The task —
Would you write out all of the records that follow, exactly as they stand?

Data extract —
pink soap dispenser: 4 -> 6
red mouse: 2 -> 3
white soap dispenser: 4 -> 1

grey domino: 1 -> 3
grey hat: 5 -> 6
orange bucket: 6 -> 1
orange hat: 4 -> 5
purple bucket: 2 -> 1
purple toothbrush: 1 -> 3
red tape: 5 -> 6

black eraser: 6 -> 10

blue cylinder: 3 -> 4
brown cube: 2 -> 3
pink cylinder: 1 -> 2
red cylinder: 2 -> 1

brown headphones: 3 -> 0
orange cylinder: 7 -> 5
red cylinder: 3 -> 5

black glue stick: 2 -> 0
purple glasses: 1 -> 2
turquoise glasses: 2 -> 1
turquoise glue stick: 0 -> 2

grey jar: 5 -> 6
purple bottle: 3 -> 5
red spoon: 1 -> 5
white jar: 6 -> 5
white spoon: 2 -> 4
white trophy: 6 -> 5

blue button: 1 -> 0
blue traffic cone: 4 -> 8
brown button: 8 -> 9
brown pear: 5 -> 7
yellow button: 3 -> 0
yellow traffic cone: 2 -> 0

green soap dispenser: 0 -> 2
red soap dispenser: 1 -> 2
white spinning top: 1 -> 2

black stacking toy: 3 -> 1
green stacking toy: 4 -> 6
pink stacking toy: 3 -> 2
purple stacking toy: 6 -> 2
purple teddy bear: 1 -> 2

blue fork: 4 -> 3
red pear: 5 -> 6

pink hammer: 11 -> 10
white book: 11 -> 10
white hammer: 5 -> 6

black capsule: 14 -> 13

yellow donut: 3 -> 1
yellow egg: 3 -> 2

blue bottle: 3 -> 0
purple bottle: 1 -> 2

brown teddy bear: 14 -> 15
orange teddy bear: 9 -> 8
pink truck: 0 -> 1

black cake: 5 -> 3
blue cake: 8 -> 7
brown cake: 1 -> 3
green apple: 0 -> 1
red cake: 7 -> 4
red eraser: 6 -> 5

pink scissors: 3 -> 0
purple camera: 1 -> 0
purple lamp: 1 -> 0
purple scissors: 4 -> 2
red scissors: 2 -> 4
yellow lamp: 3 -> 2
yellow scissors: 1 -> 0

Final answer —
pink soap dispenser: 4 -> 6
red mouse: 2 -> 3
white soap dispenser: 4 -> 1

grey domino: 1 -> 3
grey hat: 5 -> 6
orange bucket: 6 -> 1
orange hat: 4 -> 5
purple bucket: 2 -> 1
purple toothbrush: 1 -> 3
red tape: 5 -> 6

black eraser: 6 -> 10

blue cylinder: 3 -> 4
brown cube: 2 -> 3
pink cylinder: 1 -> 2
red cylinder: 2 -> 1

brown headphones: 3 -> 0
orange cylinder: 7 -> 5
red cylinder: 3 -> 5

black glue stick: 2 -> 0
purple glasses: 1 -> 2
turquoise glasses: 2 -> 1
turquoise glue stick: 0 -> 2

grey jar: 5 -> 6
purple bottle: 3 -> 5
red spoon: 1 -> 5
white jar: 6 -> 5
white spoon: 2 -> 4
white trophy: 6 -> 5

blue button: 1 -> 0
blue traffic cone: 4 -> 8
brown button: 8 -> 9
brown pear: 5 -> 7
yellow button: 3 -> 0
yellow traffic cone: 2 -> 0

green soap dispenser: 0 -> 2
red soap dispenser: 1 -> 2
white spinning top: 1 -> 2

black stacking toy: 3 -> 1
green stacking toy: 4 -> 6
pink stacking toy: 3 -> 2
purple stacking toy: 6 -> 2
purple teddy bear: 1 -> 2

blue fork: 4 -> 3
red pear: 5 -> 6

pink hammer: 11 -> 10
white book: 11 -> 10
white hammer: 5 -> 6

black capsule: 14 -> 13

yellow donut: 3 -> 1
yellow egg: 3 -> 2

blue bottle: 3 -> 0
purple bottle: 1 -> 2

brown teddy bear: 14 -> 15
orange teddy bear: 9 -> 8
pink truck: 0 -> 1

black cake: 5 -> 3
blue cake: 8 -> 7
brown cake: 1 -> 3
green apple: 0 -> 1
red cake: 7 -> 4
red eraser: 6 -> 5

pink scissors: 3 -> 0
purple camera: 1 -> 0
purple lamp: 1 -> 0
purple scissors: 4 -> 2
red scissors: 2 -> 4
yellow lamp: 3 -> 2
yellow scissors: 1 -> 0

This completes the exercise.